## Given records:
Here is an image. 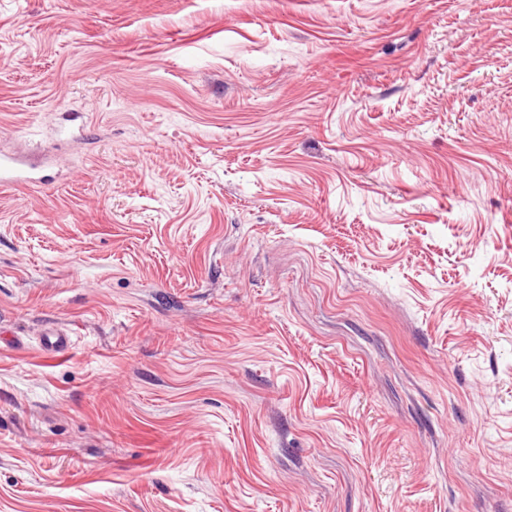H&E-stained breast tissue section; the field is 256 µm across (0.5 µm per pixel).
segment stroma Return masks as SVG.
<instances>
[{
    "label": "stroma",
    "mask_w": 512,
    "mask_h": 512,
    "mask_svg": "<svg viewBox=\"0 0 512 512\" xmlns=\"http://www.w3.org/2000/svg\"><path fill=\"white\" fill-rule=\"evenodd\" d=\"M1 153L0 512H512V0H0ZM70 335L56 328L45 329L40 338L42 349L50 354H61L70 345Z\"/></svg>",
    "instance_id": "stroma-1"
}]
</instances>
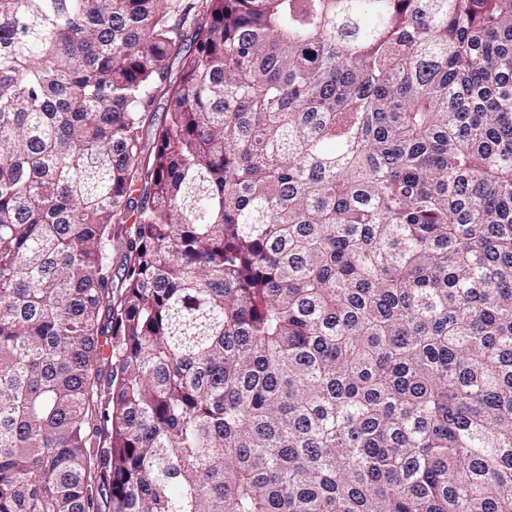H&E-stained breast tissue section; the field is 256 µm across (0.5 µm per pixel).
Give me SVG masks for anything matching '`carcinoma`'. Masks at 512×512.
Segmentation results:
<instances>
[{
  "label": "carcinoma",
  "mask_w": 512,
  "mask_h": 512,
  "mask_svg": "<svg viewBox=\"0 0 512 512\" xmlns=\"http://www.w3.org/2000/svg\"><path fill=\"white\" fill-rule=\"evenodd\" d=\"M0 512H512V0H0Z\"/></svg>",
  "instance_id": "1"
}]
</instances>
---
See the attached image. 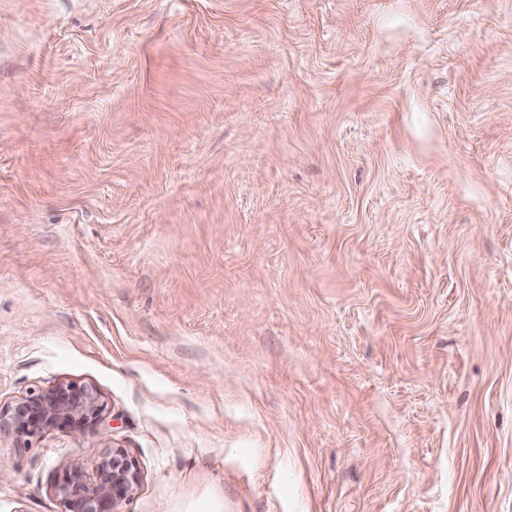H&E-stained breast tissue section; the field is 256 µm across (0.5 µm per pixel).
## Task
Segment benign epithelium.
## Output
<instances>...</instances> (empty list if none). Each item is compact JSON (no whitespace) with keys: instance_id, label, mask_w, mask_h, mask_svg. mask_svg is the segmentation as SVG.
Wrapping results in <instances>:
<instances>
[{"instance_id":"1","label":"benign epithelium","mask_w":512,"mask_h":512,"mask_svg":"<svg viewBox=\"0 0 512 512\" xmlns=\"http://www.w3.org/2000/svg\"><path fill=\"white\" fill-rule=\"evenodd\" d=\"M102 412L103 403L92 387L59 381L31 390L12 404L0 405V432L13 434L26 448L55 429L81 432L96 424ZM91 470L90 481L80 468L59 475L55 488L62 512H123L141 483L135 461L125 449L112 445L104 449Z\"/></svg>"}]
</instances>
* * *
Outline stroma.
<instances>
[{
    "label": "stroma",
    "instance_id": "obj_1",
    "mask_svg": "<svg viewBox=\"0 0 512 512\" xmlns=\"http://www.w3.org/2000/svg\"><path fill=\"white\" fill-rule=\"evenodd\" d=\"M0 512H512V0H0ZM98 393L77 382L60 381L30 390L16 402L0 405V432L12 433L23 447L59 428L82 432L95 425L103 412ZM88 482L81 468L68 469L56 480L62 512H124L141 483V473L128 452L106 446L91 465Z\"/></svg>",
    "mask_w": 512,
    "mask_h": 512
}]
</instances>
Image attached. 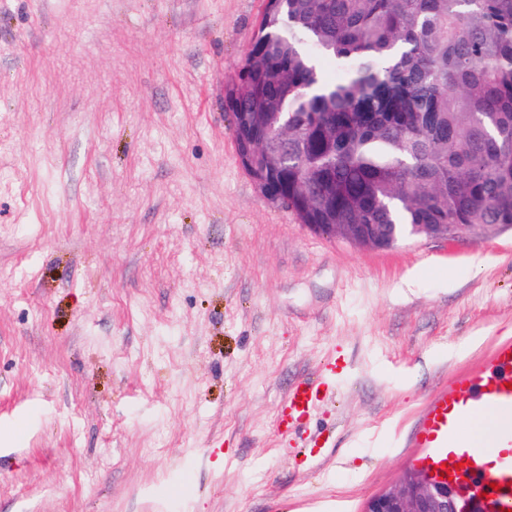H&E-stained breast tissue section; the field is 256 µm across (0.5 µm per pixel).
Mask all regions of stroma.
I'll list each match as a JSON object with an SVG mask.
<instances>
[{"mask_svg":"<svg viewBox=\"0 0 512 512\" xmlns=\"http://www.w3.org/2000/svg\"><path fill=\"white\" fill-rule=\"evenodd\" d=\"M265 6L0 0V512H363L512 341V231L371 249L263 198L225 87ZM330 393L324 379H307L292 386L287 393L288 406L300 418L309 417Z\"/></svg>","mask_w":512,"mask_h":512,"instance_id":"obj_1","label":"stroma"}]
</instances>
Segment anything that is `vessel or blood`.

## Requirements:
Produce only the lines from the line containing "Mask all regions of stroma." through the line containing "Segment anything that", inclusive of both, exactly as they stand in the entries above.

## Written response:
Mask all regions of stroma.
I'll list each match as a JSON object with an SVG mask.
<instances>
[{"mask_svg":"<svg viewBox=\"0 0 512 512\" xmlns=\"http://www.w3.org/2000/svg\"><path fill=\"white\" fill-rule=\"evenodd\" d=\"M265 6L0 0V512H363L512 341V231L371 249L263 198L225 87ZM330 393L324 379H307L292 386L287 393L288 406L300 418L309 417Z\"/></svg>","mask_w":512,"mask_h":512,"instance_id":"obj_1","label":"stroma"}]
</instances>
Segment anything that is `vessel or blood`.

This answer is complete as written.